DATA TO EXAMINE:
Start of Block
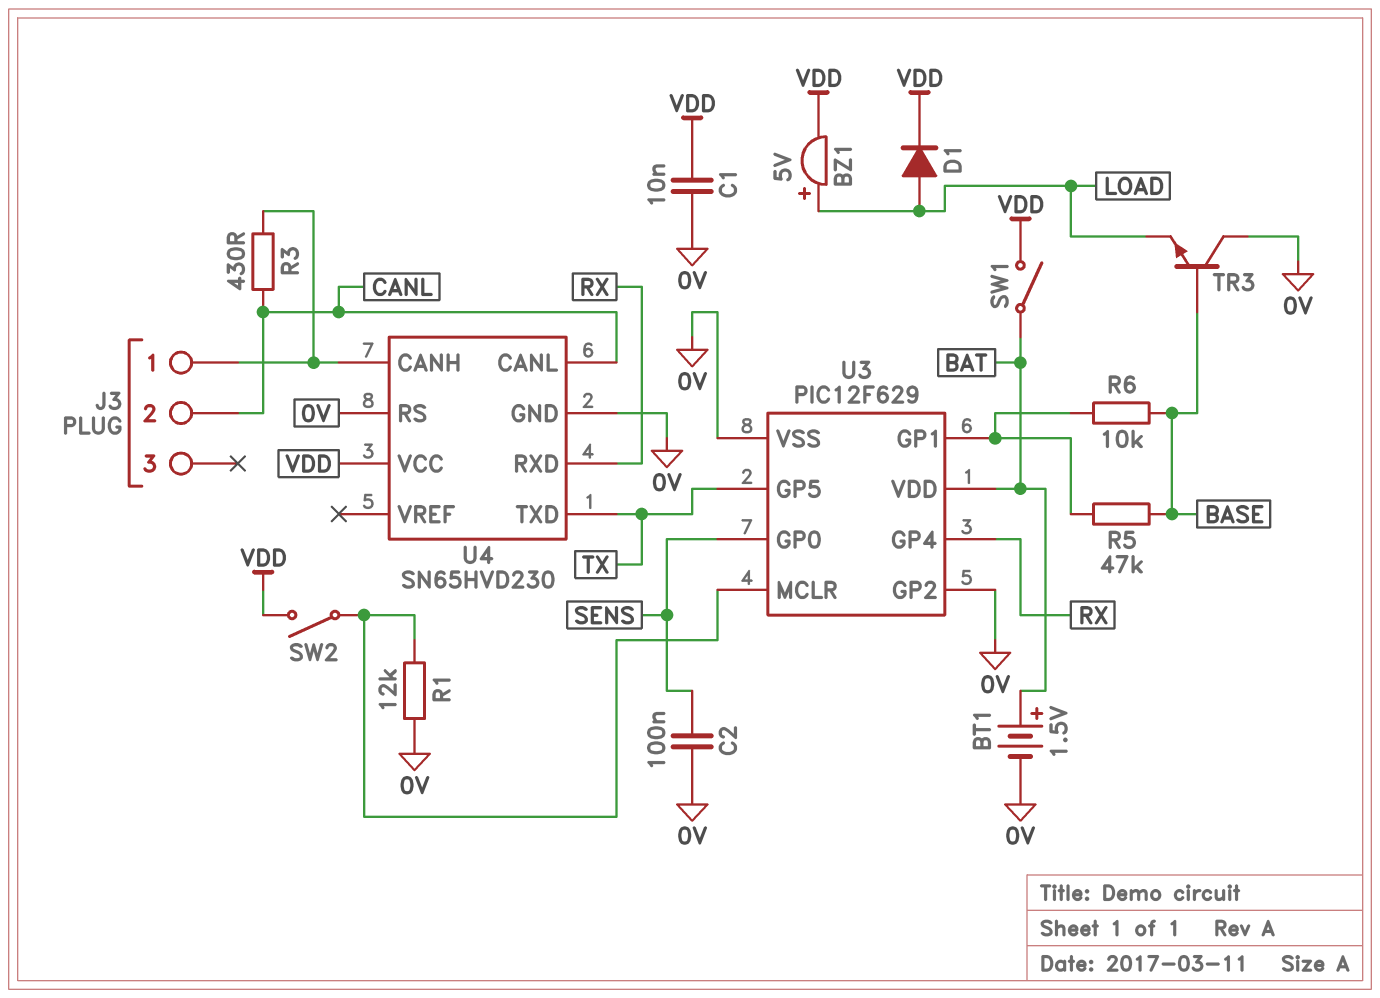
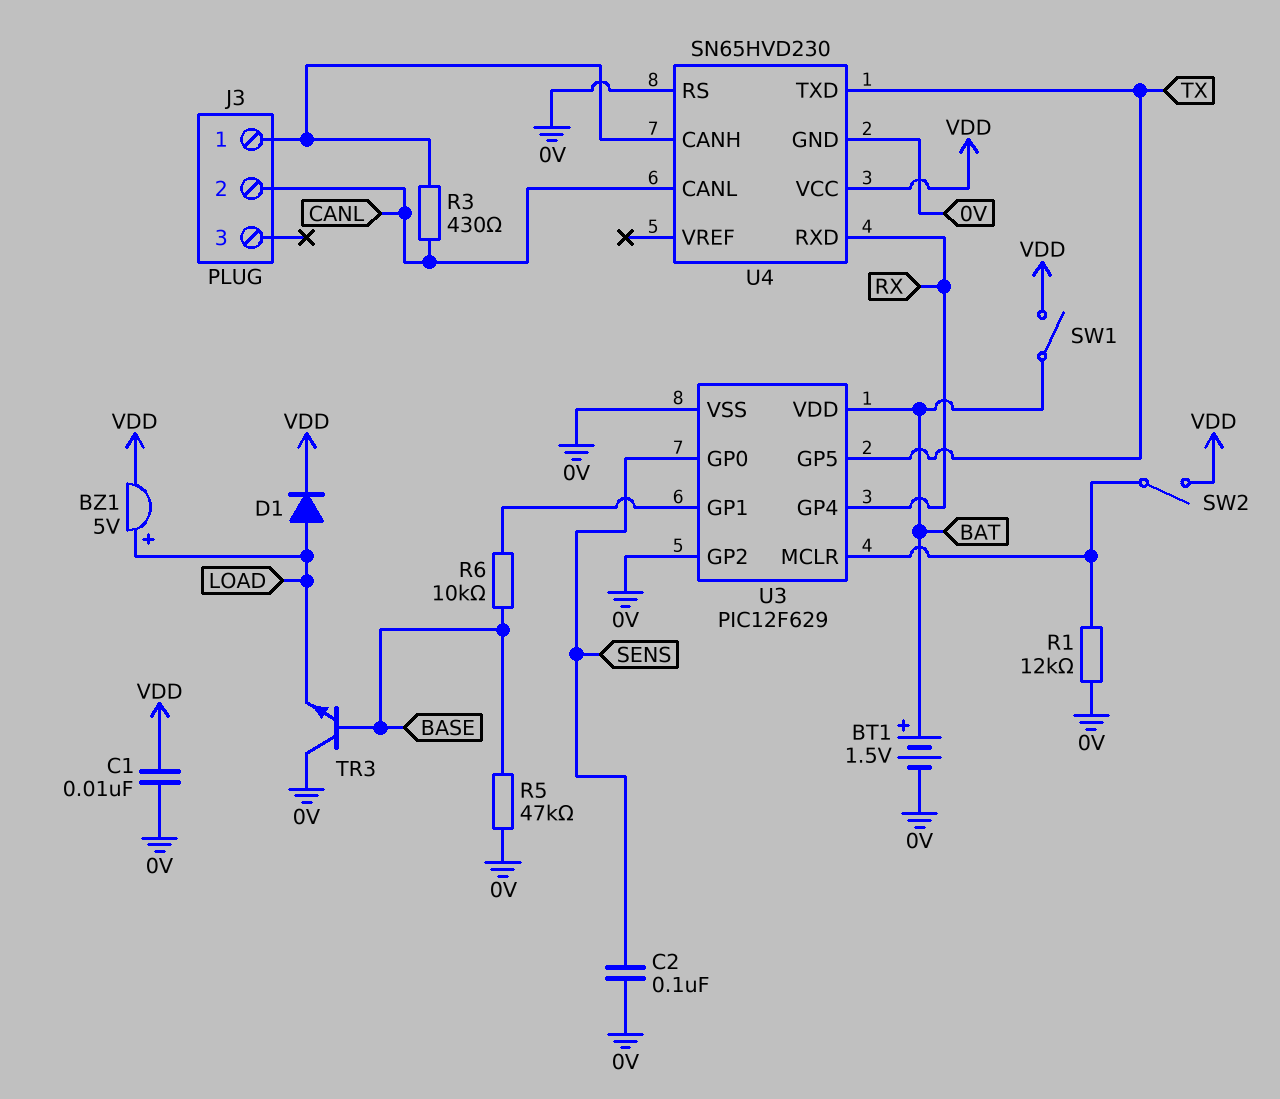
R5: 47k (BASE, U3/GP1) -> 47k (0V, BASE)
End of Block
Start of Block
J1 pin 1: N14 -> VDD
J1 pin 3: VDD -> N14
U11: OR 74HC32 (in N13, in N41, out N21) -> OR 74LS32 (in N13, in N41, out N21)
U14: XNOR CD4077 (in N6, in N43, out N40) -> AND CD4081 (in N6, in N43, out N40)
End of Block
YOUR TASK: Reproduce only the lines above, starting at the line with "U11: OR 74HC32" and ending at the line with "U14: XNOR CD4077", exactly as written.

REPLY TO THE TASK:
U11: OR 74HC32 (in N13, in N41, out N21) -> OR 74LS32 (in N13, in N41, out N21)
U14: XNOR CD4077 (in N6, in N43, out N40) -> AND CD4081 (in N6, in N43, out N40)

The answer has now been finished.